| Supplied entries |
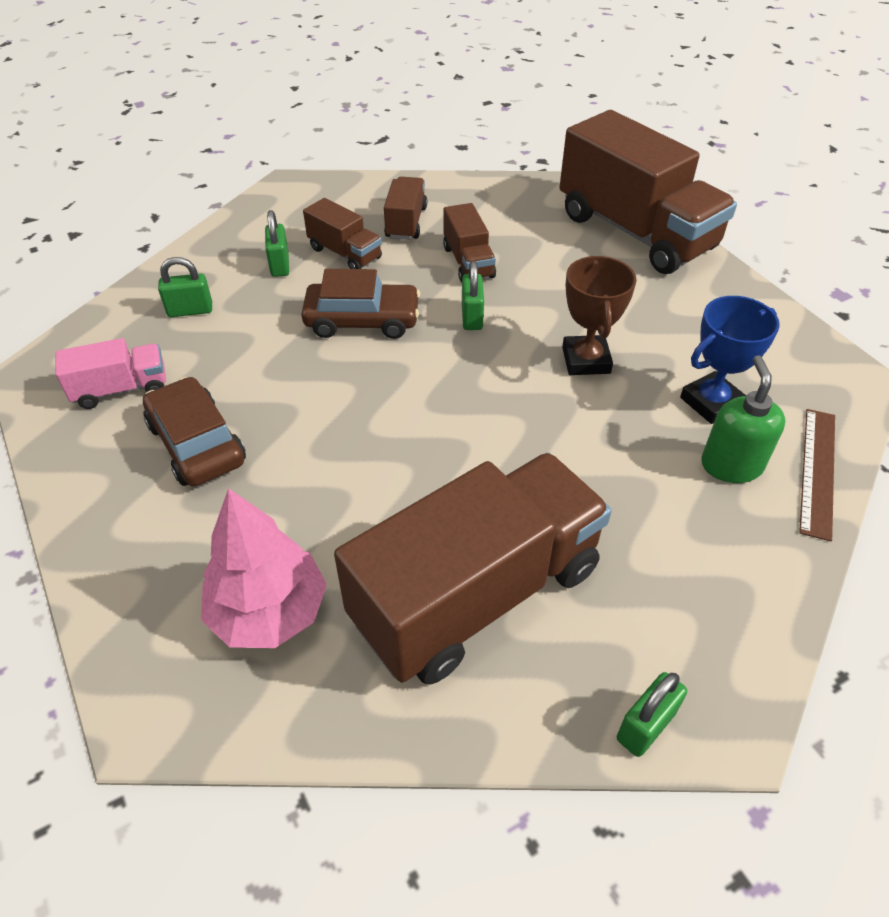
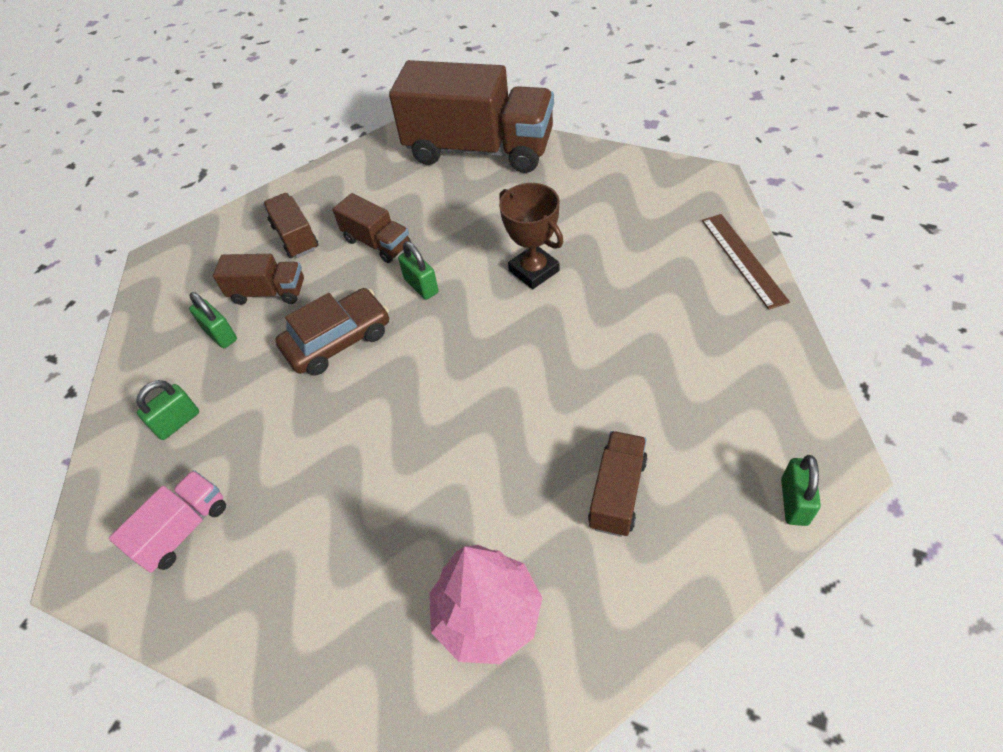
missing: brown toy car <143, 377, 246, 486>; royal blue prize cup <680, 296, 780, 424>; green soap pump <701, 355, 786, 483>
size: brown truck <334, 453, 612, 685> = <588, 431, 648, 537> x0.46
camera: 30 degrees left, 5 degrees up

--

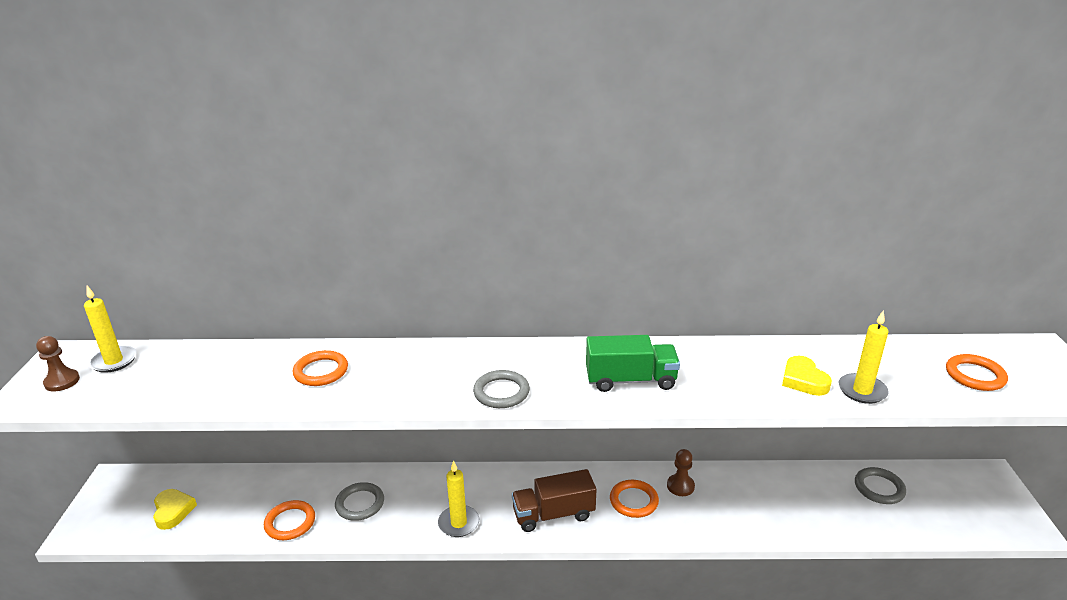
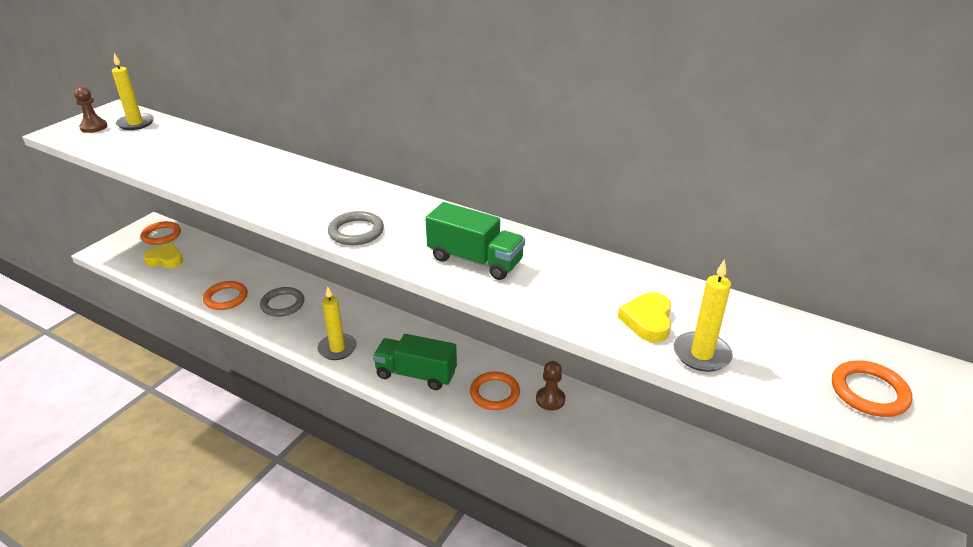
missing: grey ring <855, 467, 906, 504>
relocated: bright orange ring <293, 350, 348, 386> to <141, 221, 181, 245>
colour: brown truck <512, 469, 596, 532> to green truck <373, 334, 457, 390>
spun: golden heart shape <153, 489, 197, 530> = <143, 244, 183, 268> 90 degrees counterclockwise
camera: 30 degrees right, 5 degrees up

--

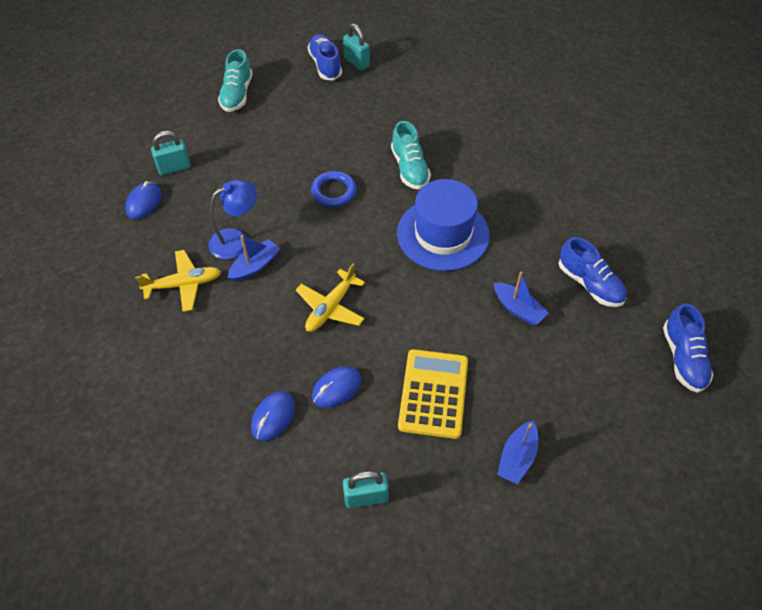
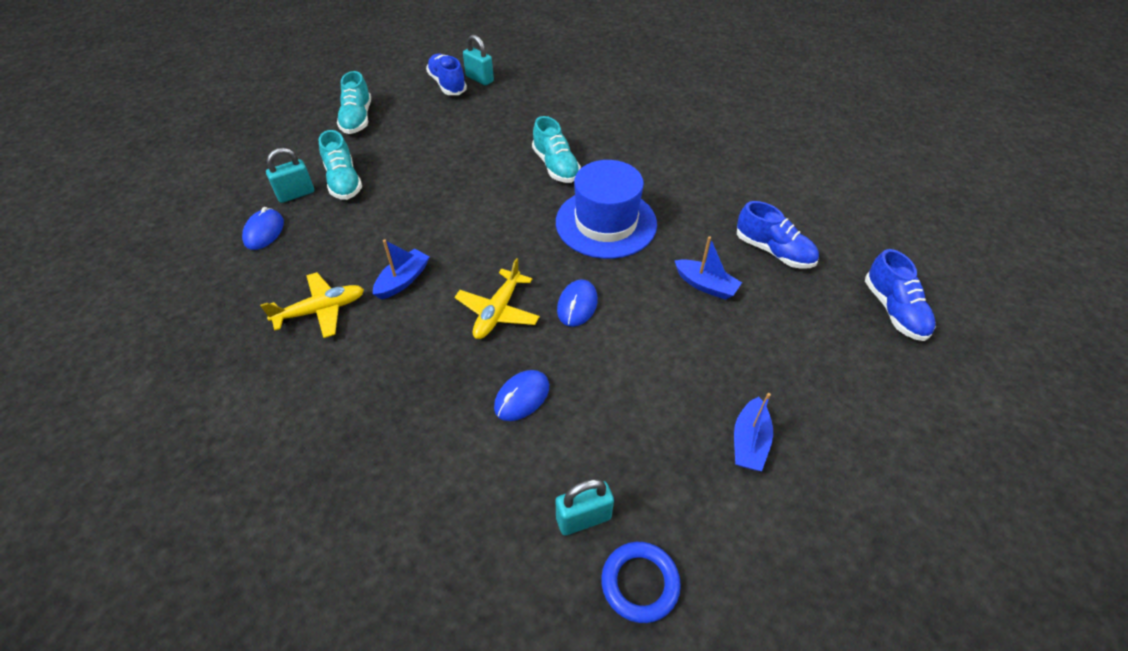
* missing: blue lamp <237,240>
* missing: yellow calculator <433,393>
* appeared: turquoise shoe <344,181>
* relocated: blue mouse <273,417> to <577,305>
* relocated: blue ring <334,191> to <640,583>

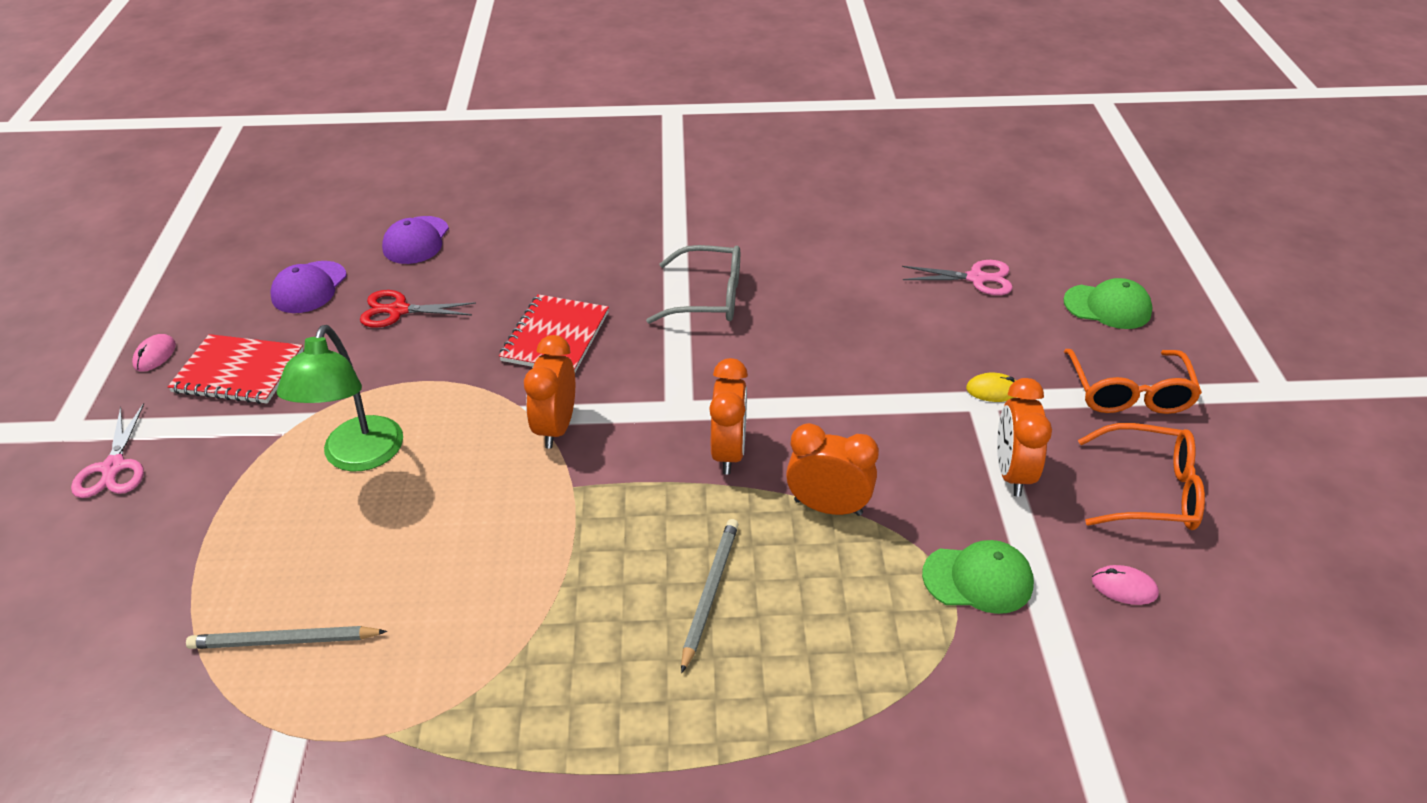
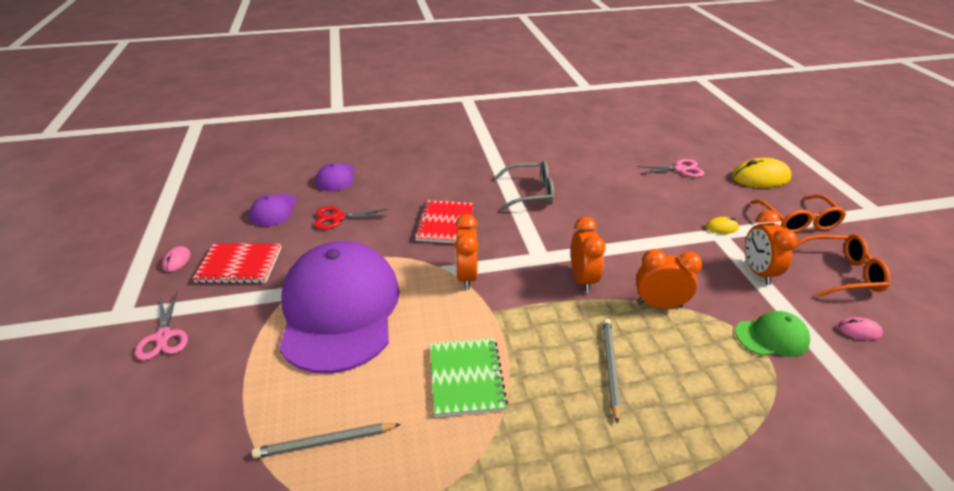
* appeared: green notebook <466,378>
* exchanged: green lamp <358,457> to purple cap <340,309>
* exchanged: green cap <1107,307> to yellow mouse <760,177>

| Exercise directions |
Everything in the material above from the line that has "turquoise shoe <344,181>" through the line that has "<273,417> to <577,305>" must be duplicated exactly, with no other lines given.

| Response below |
* appeared: turquoise shoe <344,181>
* relocated: blue mouse <273,417> to <577,305>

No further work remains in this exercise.